# [Scene comparison data]
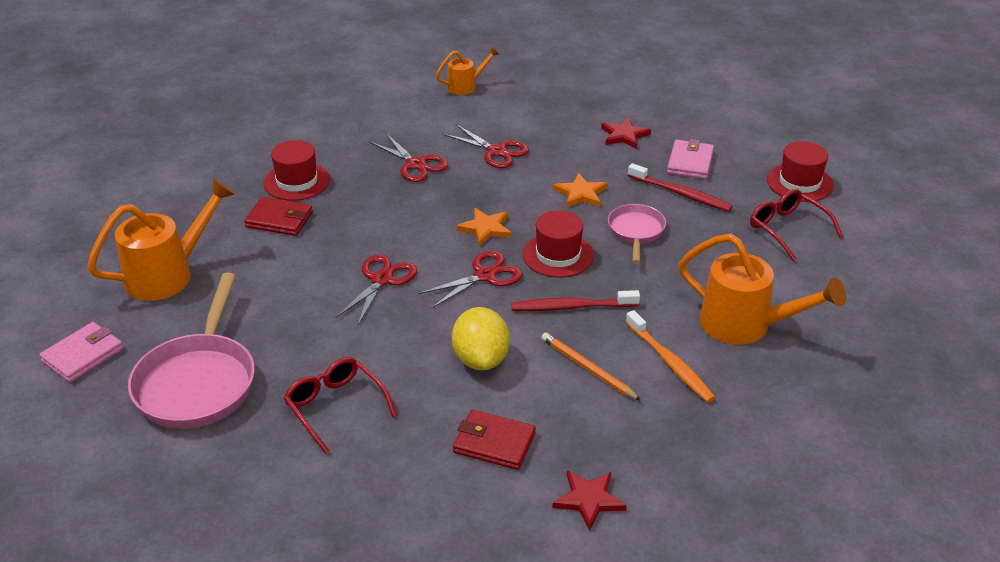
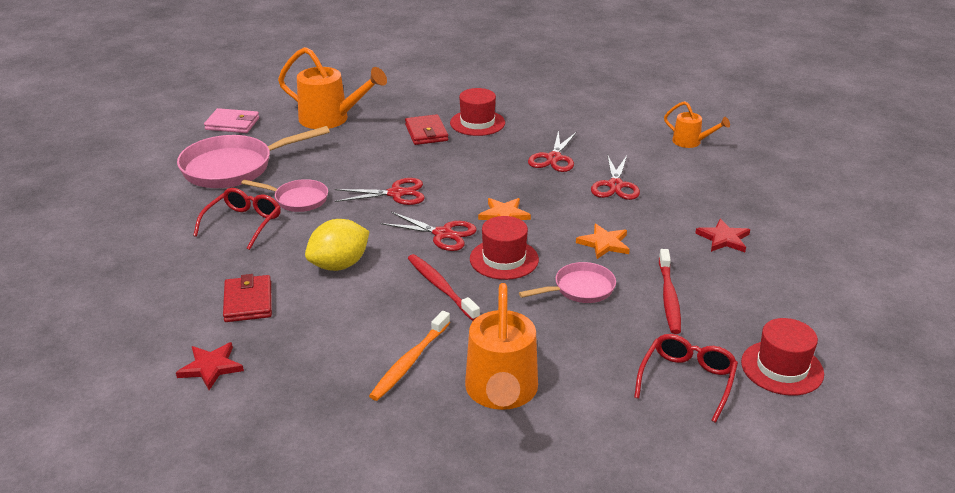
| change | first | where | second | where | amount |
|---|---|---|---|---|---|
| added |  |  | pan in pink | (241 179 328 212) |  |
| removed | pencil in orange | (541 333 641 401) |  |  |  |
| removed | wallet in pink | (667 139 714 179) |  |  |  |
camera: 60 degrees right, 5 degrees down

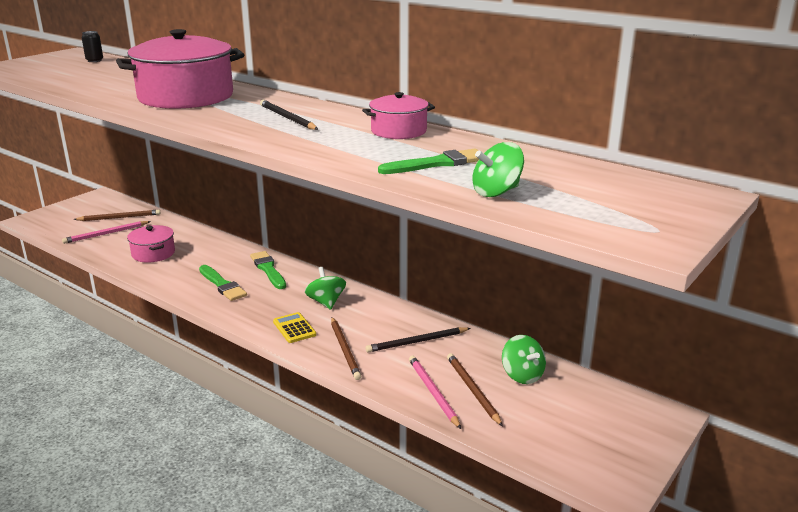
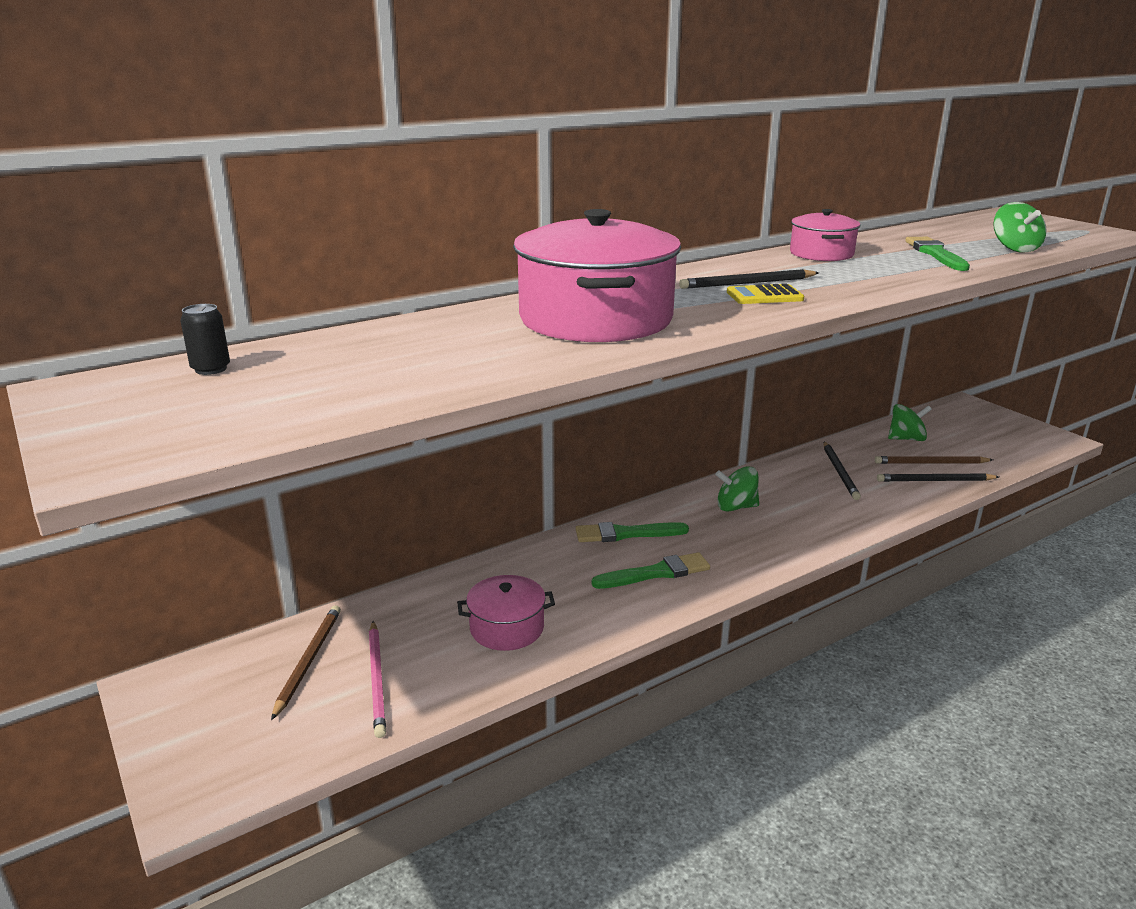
| change | first | where | second | where | amount |
|---|---|---|---|---|---|
| moved | calculator in yellow | (273 312 316 343) |  | (727 283 804 304) |  |
| recoloured | pencil in pink | (409 356 461 429) | pencil in black | (877 473 999 482) |  |
| removed | pencil in brown | (331 317 361 380) |  |  |  |
camera: 70 degrees left, 0 degrees up

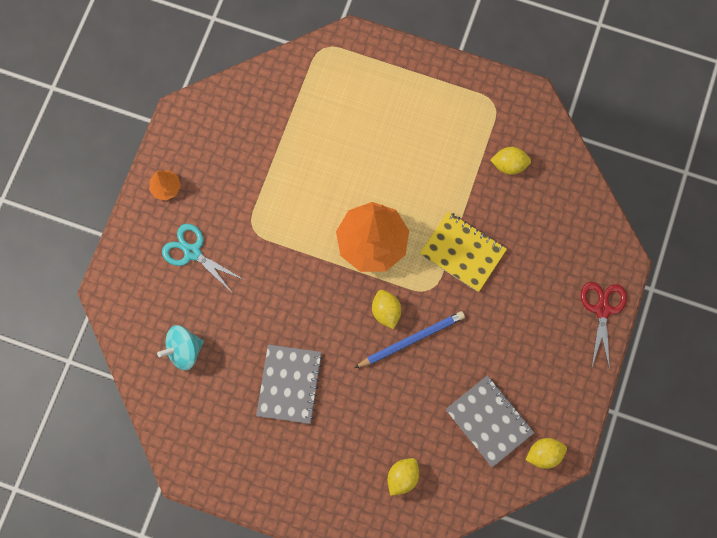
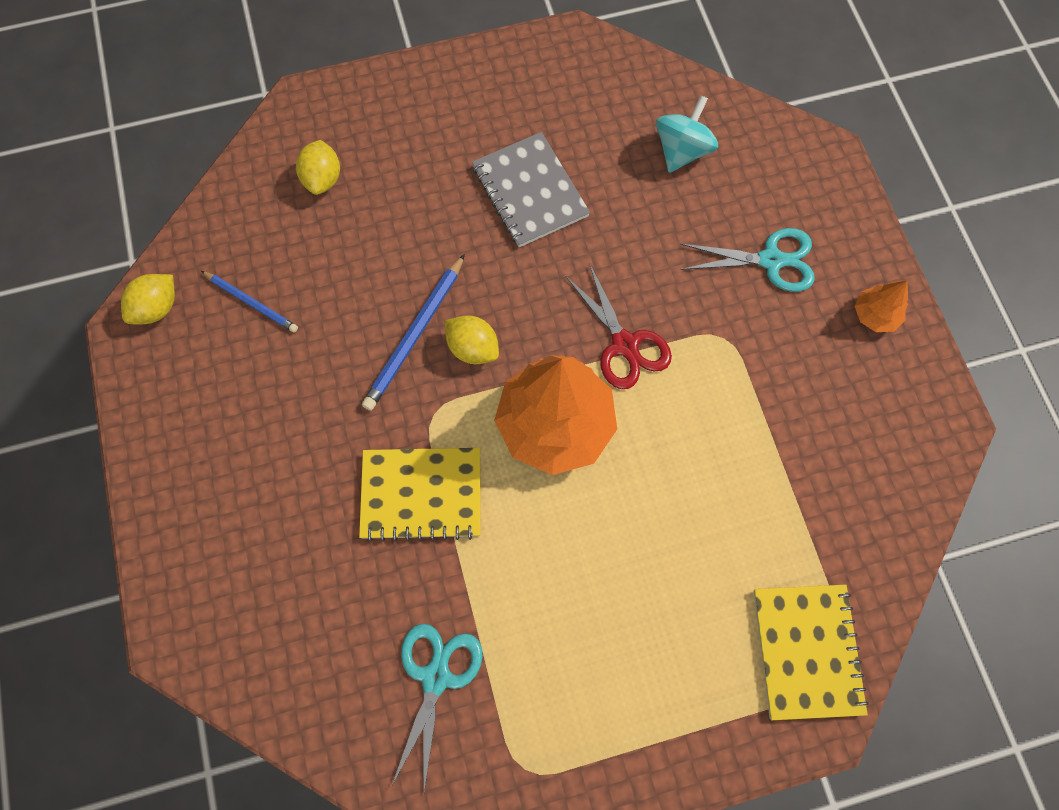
| change | first | where | second | where | amount |
|---|---|---|---|---|---|
| replaced | notebook in grey | (445 375 534 468) | pencil in blue | (201 271 298 333) |  |
| replaced | lemon in yellow | (490 147 531 175) | scissors in turquoise | (391 623 483 792) |  |
| moved | scissors in red | (581 282 627 370) |  | (565 263 672 389) |  |
| added |  |  | notebook in yellow | (753 585 869 720) |  |
camera: 145 degrees right, 5 degrees down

# [Work required]
Write out, exactly and with no pictures, the lines of the data from the first through the line containing "removed | wallet".

# [Output of the task]
| change | first | where | second | where | amount |
|---|---|---|---|---|---|
| added |  |  | pan in pink | (241 179 328 212) |  |
| removed | pencil in orange | (541 333 641 401) |  |  |  |
| removed | wallet in pink | (667 139 714 179) |  |  |  |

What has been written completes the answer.